(Collected data)
######

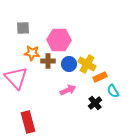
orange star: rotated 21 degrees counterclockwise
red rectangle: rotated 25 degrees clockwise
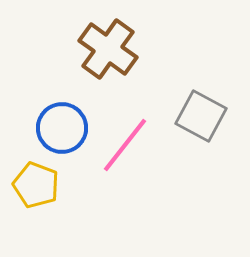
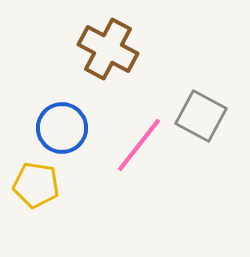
brown cross: rotated 8 degrees counterclockwise
pink line: moved 14 px right
yellow pentagon: rotated 12 degrees counterclockwise
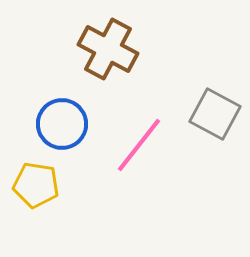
gray square: moved 14 px right, 2 px up
blue circle: moved 4 px up
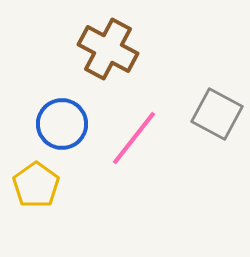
gray square: moved 2 px right
pink line: moved 5 px left, 7 px up
yellow pentagon: rotated 27 degrees clockwise
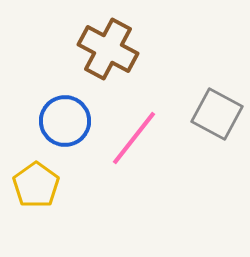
blue circle: moved 3 px right, 3 px up
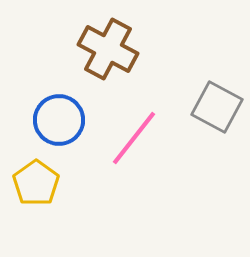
gray square: moved 7 px up
blue circle: moved 6 px left, 1 px up
yellow pentagon: moved 2 px up
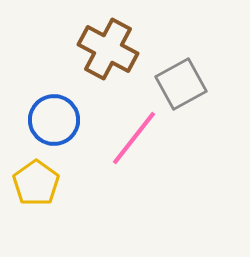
gray square: moved 36 px left, 23 px up; rotated 33 degrees clockwise
blue circle: moved 5 px left
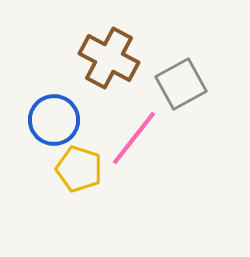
brown cross: moved 1 px right, 9 px down
yellow pentagon: moved 43 px right, 14 px up; rotated 18 degrees counterclockwise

######

Exercise instructions. Format the lines above as a JSON list of strings, one string per line, starting at the first line and ending at the line that contains "yellow pentagon: rotated 27 degrees clockwise", with both ends included. Leave out blank lines and the pictures.

Solution to the exercise.
[
  "orange star: rotated 21 degrees counterclockwise",
  "red rectangle: rotated 25 degrees clockwise",
  "brown cross: rotated 8 degrees counterclockwise",
  "pink line: moved 14 px right",
  "yellow pentagon: rotated 12 degrees counterclockwise",
  "gray square: moved 14 px right, 2 px up",
  "blue circle: moved 4 px up",
  "gray square: moved 2 px right",
  "pink line: moved 5 px left, 7 px up",
  "yellow pentagon: rotated 27 degrees clockwise"
]